• **Exercise**
Only the lines from the one containing "(337, 287) = (439, 330): orange" through the end of the listing below belong in your answer; retype them exactly.

━━ Data shown

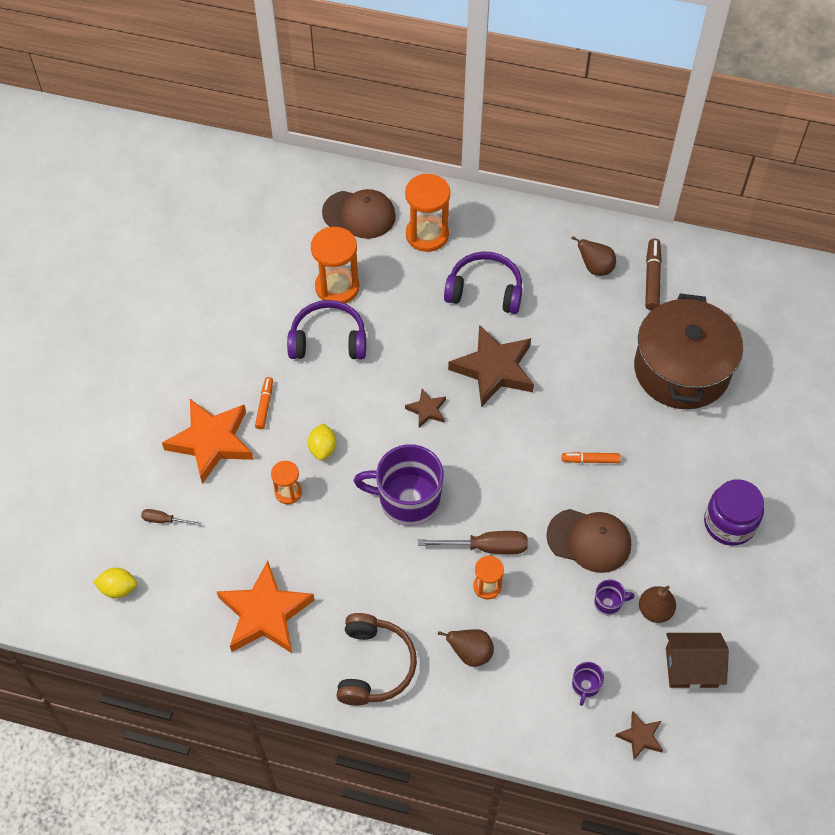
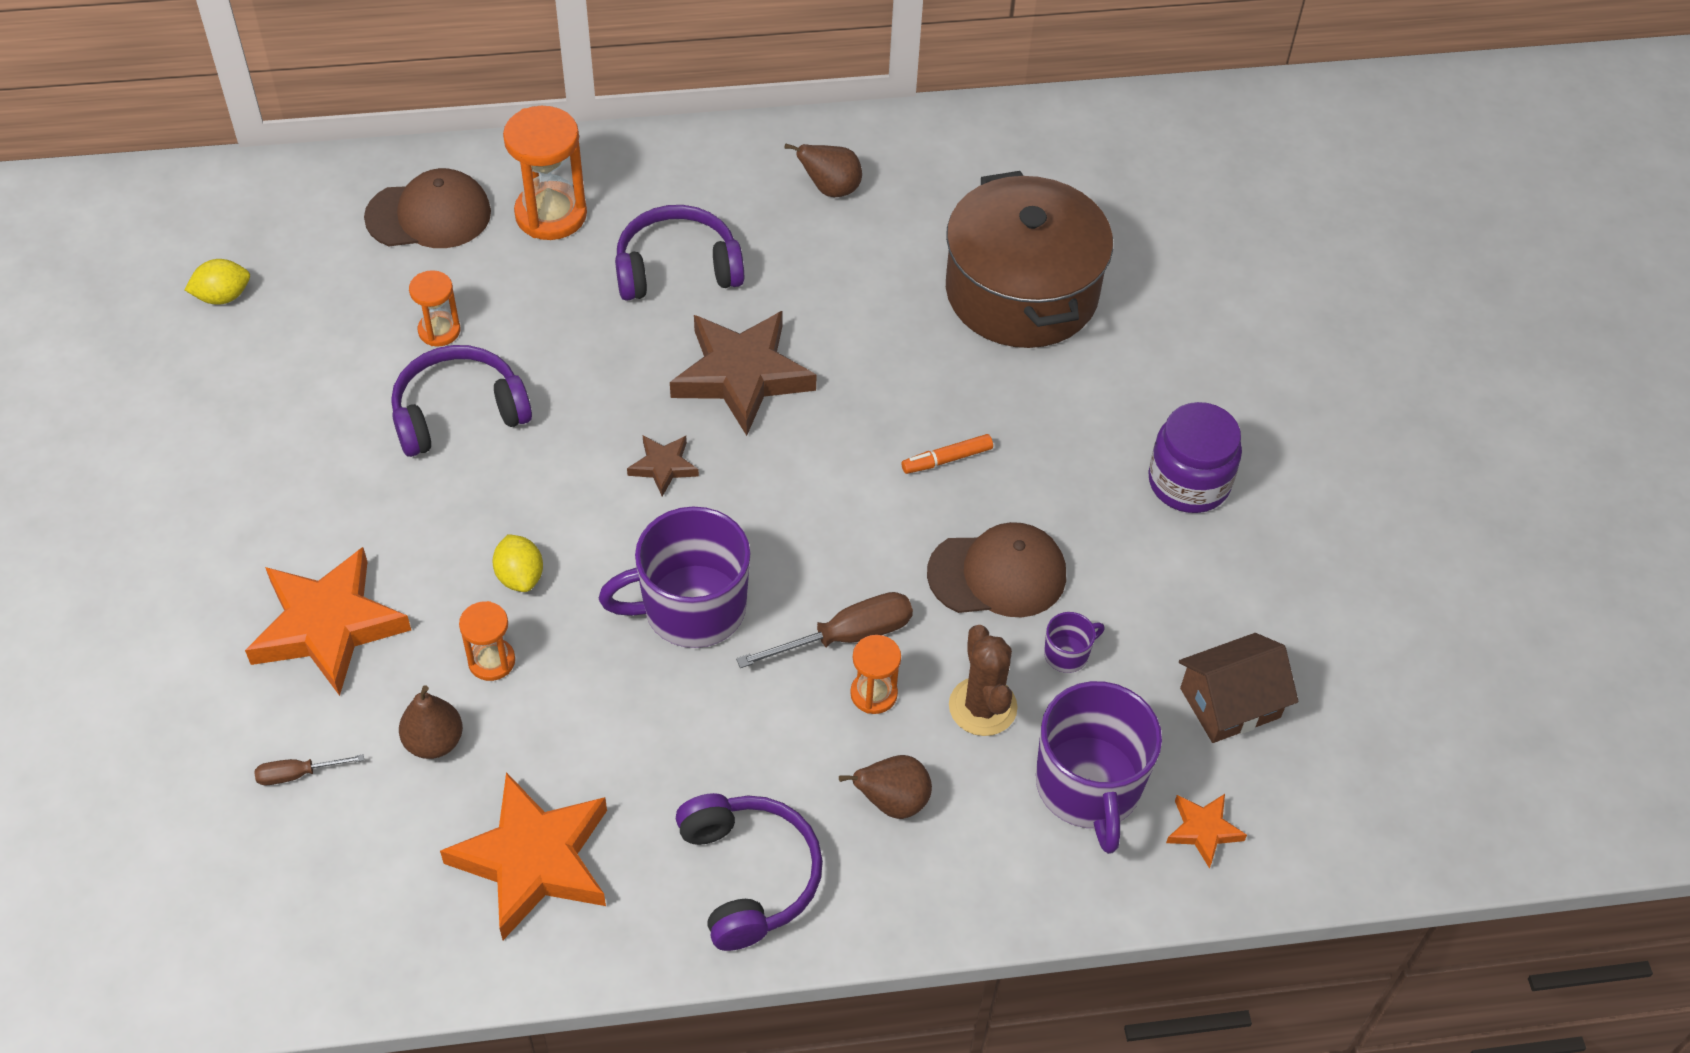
camera: 25 degrees left, 5 degrees down
(118, 588) = (261, 910): yellow lemon -> yellow lemon (223, 296)
(265, 405) = (395, 542): orange marker -> none
(337, 287) = (439, 330): orange hourglass -> orange hourglass, size x0.56
(374, 666) = (749, 875): brown headphones -> purple headphones
(545, 616) = (982, 707): none -> brown cactus
(585, 686) = (1088, 786): purple mug -> purple mug, size x2.30
(640, 737) = (1203, 830): brown star -> orange star
(652, 278) = (921, 179): brown marker -> none
(655, 610) = (1140, 641): brown pear -> brown pear (434, 742)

━━━━

• **Worked solution**
(337, 287) = (439, 330): orange hourglass -> orange hourglass, size x0.56
(374, 666) = (749, 875): brown headphones -> purple headphones
(545, 616) = (982, 707): none -> brown cactus
(585, 686) = (1088, 786): purple mug -> purple mug, size x2.30
(640, 737) = (1203, 830): brown star -> orange star
(652, 278) = (921, 179): brown marker -> none
(655, 610) = (1140, 641): brown pear -> brown pear (434, 742)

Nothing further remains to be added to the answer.